# ASSIGNED TASK:
Copy exactly the lines from the start of the data below through the one that carries "black spray bottle [242,184,278,246]", and only those.

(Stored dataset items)
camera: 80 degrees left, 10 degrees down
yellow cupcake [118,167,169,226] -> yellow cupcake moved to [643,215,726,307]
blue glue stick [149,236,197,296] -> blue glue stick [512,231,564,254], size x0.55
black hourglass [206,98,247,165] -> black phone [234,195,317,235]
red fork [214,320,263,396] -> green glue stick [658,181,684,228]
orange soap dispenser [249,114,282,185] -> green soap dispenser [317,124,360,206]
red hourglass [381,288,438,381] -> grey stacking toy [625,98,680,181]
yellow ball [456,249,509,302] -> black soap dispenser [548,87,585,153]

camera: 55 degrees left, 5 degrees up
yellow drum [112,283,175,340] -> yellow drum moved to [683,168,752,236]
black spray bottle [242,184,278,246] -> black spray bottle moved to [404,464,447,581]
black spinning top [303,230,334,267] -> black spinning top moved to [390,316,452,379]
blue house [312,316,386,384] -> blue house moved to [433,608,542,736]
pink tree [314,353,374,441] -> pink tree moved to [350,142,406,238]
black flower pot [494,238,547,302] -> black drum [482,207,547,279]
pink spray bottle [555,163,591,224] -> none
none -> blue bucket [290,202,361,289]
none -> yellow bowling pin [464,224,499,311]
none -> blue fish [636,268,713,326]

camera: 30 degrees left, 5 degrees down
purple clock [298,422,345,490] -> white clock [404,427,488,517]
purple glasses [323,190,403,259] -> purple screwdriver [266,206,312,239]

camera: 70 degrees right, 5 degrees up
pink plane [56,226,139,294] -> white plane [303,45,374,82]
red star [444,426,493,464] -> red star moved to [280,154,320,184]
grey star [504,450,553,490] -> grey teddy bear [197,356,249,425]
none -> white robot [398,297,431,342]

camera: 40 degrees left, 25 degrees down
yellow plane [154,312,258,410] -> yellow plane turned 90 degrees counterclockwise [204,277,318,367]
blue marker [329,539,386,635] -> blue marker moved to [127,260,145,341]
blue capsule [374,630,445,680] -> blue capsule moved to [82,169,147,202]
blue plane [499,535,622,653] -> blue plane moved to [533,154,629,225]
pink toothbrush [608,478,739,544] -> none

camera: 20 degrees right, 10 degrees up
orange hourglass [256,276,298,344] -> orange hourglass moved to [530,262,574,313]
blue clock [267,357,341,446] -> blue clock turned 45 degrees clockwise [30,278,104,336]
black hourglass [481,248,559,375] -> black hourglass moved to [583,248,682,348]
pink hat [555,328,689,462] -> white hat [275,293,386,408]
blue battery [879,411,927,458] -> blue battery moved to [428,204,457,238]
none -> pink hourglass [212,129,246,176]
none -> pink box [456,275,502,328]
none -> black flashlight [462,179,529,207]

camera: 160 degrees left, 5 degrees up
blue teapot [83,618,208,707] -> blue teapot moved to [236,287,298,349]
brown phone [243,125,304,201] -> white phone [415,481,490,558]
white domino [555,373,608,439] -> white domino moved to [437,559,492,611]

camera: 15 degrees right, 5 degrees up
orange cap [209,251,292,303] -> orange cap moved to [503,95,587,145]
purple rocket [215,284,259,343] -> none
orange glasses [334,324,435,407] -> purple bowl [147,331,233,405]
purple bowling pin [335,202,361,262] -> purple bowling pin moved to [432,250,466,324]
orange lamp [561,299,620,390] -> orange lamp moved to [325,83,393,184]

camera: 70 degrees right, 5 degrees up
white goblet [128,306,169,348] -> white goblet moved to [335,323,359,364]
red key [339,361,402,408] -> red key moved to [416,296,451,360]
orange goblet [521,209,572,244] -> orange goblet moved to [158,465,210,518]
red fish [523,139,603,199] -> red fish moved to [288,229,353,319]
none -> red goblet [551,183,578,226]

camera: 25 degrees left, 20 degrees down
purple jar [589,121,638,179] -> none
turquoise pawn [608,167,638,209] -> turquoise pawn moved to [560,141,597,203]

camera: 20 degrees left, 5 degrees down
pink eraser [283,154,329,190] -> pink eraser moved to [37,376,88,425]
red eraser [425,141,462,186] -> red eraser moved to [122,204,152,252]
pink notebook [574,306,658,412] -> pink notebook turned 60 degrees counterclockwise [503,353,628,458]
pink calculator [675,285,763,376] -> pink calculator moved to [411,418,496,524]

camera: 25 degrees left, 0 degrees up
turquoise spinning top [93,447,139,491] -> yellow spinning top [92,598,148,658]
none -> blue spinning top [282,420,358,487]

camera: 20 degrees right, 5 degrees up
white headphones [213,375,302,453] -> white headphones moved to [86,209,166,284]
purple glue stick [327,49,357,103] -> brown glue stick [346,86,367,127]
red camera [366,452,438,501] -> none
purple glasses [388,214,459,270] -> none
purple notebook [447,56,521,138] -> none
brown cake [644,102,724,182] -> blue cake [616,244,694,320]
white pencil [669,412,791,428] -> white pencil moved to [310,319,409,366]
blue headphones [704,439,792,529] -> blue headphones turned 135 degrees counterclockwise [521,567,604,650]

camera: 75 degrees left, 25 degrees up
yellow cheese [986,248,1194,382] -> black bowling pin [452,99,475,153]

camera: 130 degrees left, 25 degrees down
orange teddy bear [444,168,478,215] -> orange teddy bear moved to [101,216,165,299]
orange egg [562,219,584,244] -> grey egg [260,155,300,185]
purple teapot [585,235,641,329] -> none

# EXERCISE SOLUTION:
camera: 80 degrees left, 10 degrees down
yellow cupcake [118,167,169,226] -> yellow cupcake moved to [643,215,726,307]
blue glue stick [149,236,197,296] -> blue glue stick [512,231,564,254], size x0.55
black hourglass [206,98,247,165] -> black phone [234,195,317,235]
red fork [214,320,263,396] -> green glue stick [658,181,684,228]
orange soap dispenser [249,114,282,185] -> green soap dispenser [317,124,360,206]
red hourglass [381,288,438,381] -> grey stacking toy [625,98,680,181]
yellow ball [456,249,509,302] -> black soap dispenser [548,87,585,153]

camera: 55 degrees left, 5 degrees up
yellow drum [112,283,175,340] -> yellow drum moved to [683,168,752,236]
black spray bottle [242,184,278,246] -> black spray bottle moved to [404,464,447,581]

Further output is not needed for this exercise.